- _WHAT IS EXPECTED_
After locating the line that holds "SW202: none -> button (VS, n8)", output it and all following lines word for word, stopping only at the end of the data.
### DATASET EXTRACT
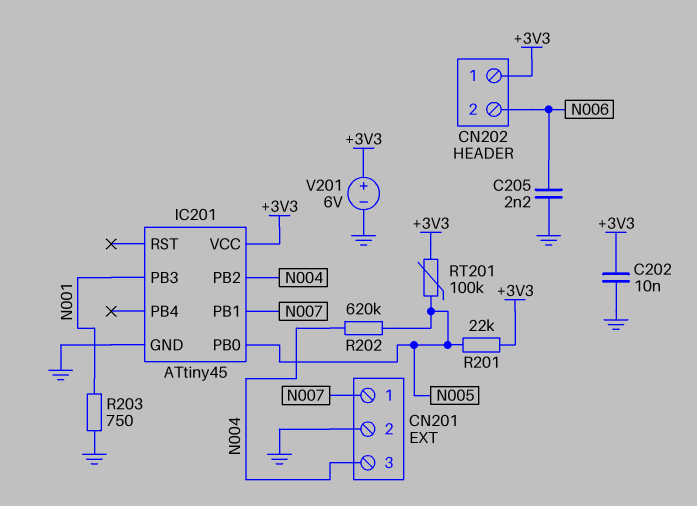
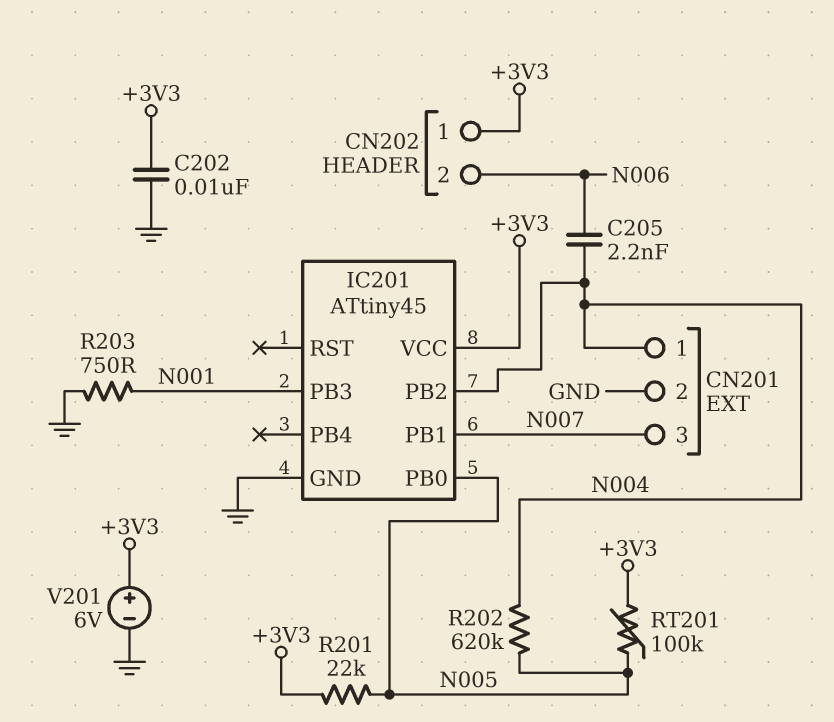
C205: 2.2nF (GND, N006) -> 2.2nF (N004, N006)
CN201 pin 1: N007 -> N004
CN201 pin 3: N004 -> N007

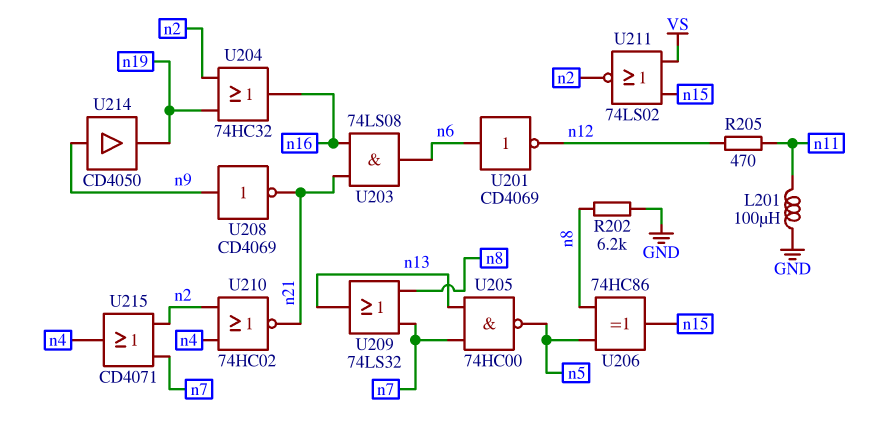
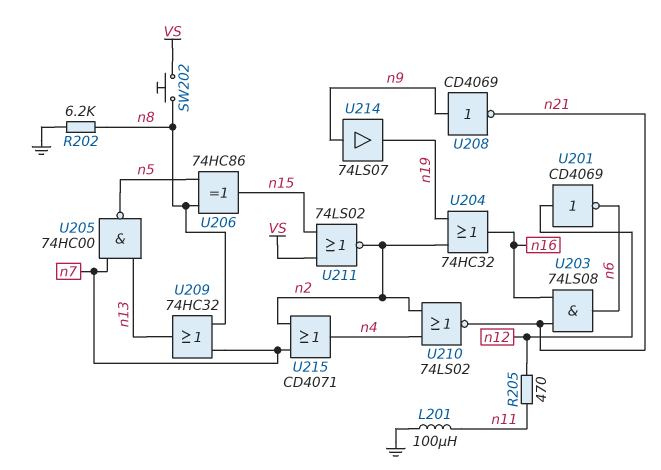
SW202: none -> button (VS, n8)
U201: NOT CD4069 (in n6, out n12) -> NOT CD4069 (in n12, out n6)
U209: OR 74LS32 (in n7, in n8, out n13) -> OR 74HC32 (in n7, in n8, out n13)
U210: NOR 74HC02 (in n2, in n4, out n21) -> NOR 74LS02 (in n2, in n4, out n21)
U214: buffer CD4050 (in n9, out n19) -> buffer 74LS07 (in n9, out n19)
######
- _OUTPUT OF THE TASK_
SW202: none -> button (VS, n8)
U201: NOT CD4069 (in n6, out n12) -> NOT CD4069 (in n12, out n6)
U209: OR 74LS32 (in n7, in n8, out n13) -> OR 74HC32 (in n7, in n8, out n13)
U210: NOR 74HC02 (in n2, in n4, out n21) -> NOR 74LS02 (in n2, in n4, out n21)
U214: buffer CD4050 (in n9, out n19) -> buffer 74LS07 (in n9, out n19)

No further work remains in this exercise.